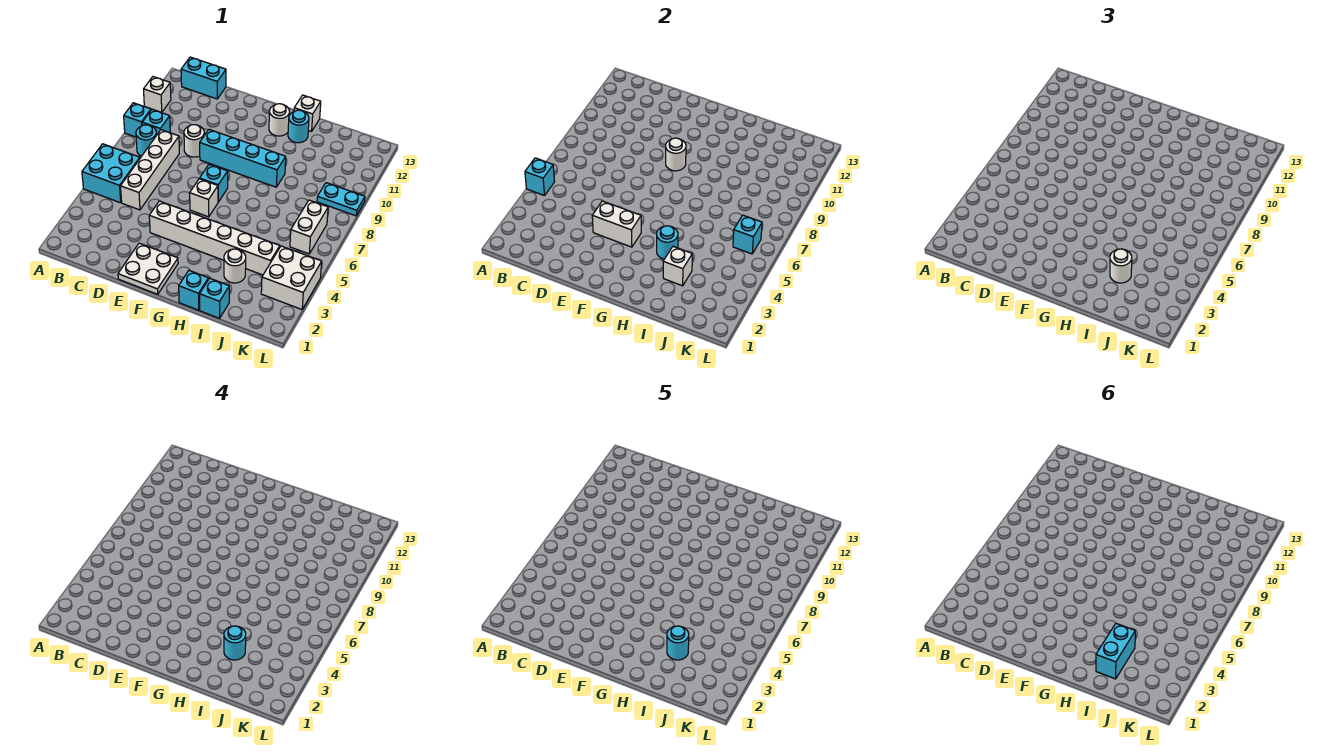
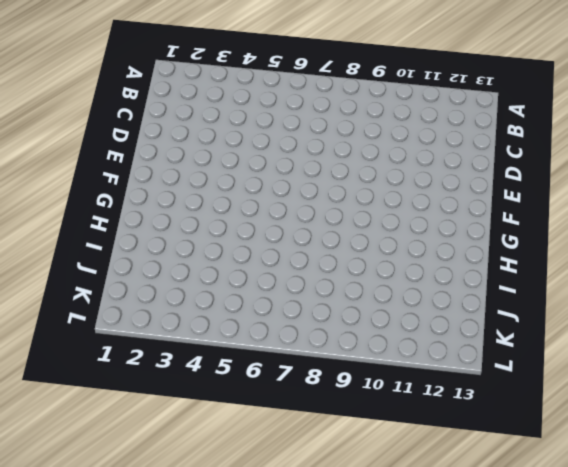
none -> cyan brick A5:B6 level 1
none -> cyan brick A9 level 1
none -> white brick A11 level 1
none -> cyan round brick B8 level 1

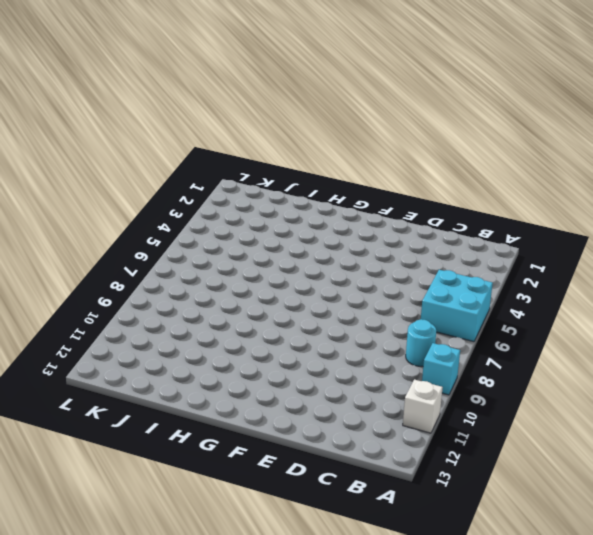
none -> cyan brick B9 level 1
none -> cyan brick B13:C13 level 1
none -> white brick C5:C8 level 1
none -> white round brick D9 level 1

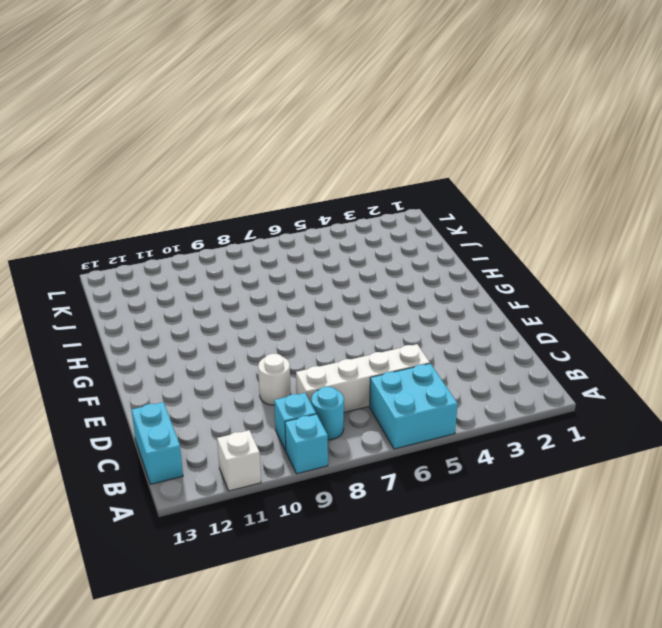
none -> white plate E1:F2 level 1
none -> white brick E4:J4 level 1
none -> cyan brick E9:H9 level 1
none -> white brick F6 level 1

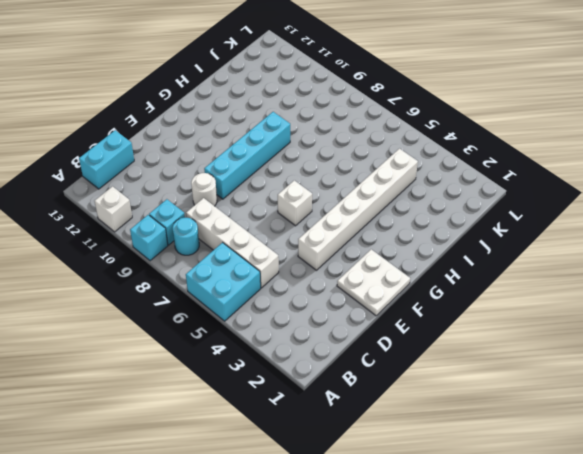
none -> cyan brick F7 level 1
none -> white round brick G12 level 1
none -> cyan brick H1 level 1
none -> cyan round brick H12 level 1

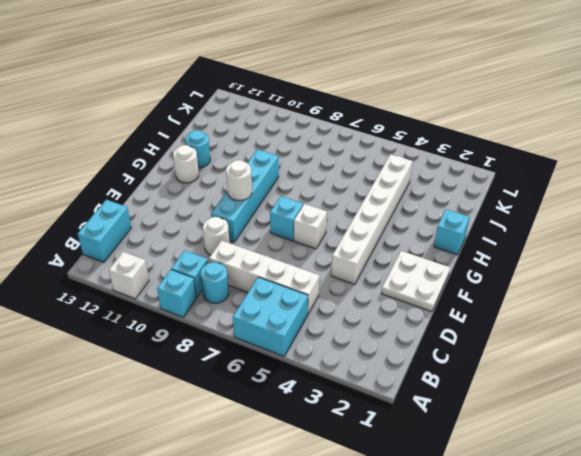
none -> white brick H13 level 1
none -> cyan brick I1 level 1
none -> white round brick I3 level 1
none -> white brick K3:L4 level 1

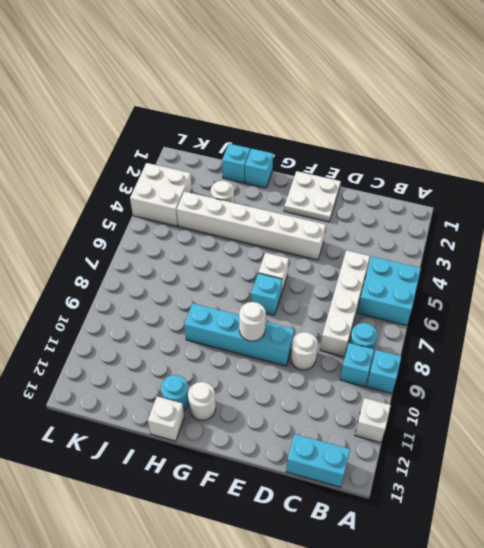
none -> white brick K6:K7 level 1
none -> cyan plate K9:L9 level 1
none -> cyan brick A5 level 2
none -> white brick E4:F4 level 2

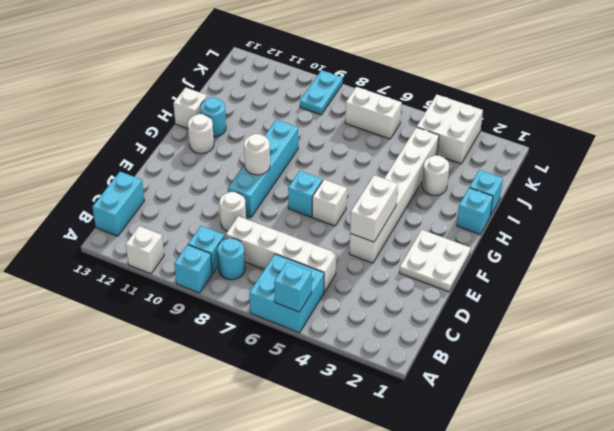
none -> cyan round brick H4 level 2
none -> white brick I3 level 2
none -> cyan brick K6 level 2
none -> white round brick I3 level 3

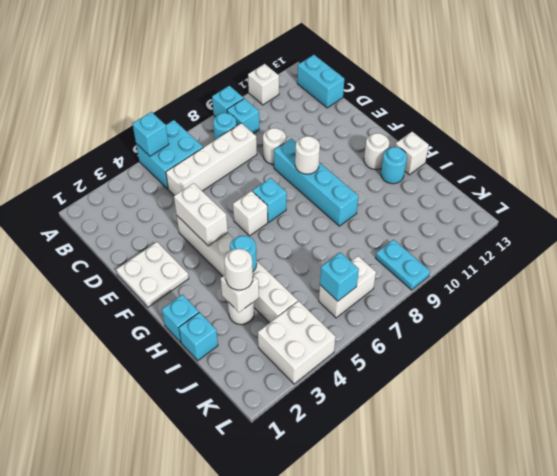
none -> cyan round brick I3 level 4
none -> cyan round brick I3 level 5
none -> cyan brick I2:I3 level 6

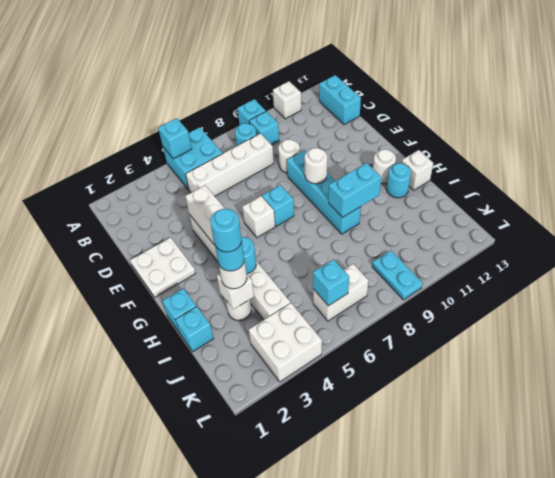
cyan brick H9:H10 level 2 -> cyan brick I2:I3 level 6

********

Task requirements: Reproduce each entry exactly as written, but leave out the images.

Exercise answer:
none -> cyan brick A5:B6 level 1
none -> cyan brick A9 level 1
none -> white brick A11 level 1
none -> cyan round brick B8 level 1

none -> cyan brick B9 level 1
none -> cyan brick B13:C13 level 1
none -> white brick C5:C8 level 1
none -> white round brick D9 level 1

none -> white plate E1:F2 level 1
none -> white brick E4:J4 level 1
none -> cyan brick E9:H9 level 1
none -> white brick F6 level 1

none -> cyan brick F7 level 1
none -> white round brick G12 level 1
none -> cyan brick H1 level 1
none -> cyan round brick H12 level 1

none -> white brick H13 level 1
none -> cyan brick I1 level 1
none -> white round brick I3 level 1
none -> white brick K3:L4 level 1

none -> white brick K6:K7 level 1
none -> cyan plate K9:L9 level 1
none -> cyan brick A5 level 2
none -> white brick E4:F4 level 2

none -> cyan round brick H4 level 2
none -> white brick I3 level 2
none -> cyan brick K6 level 2
none -> white round brick I3 level 3

none -> cyan round brick I3 level 4
none -> cyan round brick I3 level 5
none -> cyan brick I2:I3 level 6

cyan brick H9:H10 level 2 -> cyan brick I2:I3 level 6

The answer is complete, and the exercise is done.